***** Record excerpts
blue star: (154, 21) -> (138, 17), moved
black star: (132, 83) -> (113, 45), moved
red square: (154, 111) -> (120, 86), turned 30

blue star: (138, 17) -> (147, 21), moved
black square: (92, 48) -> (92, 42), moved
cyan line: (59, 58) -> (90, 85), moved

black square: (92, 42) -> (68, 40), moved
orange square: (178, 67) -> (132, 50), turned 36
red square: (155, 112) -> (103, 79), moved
**********
***** Record excerpts
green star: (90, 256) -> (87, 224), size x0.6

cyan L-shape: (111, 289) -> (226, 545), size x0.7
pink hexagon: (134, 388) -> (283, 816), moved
**********
***** Record excerpts
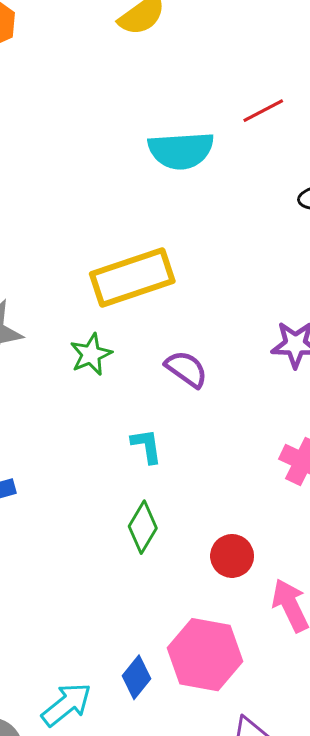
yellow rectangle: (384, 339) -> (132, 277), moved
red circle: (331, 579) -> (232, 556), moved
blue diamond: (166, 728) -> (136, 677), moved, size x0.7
**********
### What you have to do
From the records above, return each line that has the string "black".

### Solved exercise
black star: (132, 83) -> (113, 45), moved
black square: (92, 48) -> (92, 42), moved
black square: (92, 42) -> (68, 40), moved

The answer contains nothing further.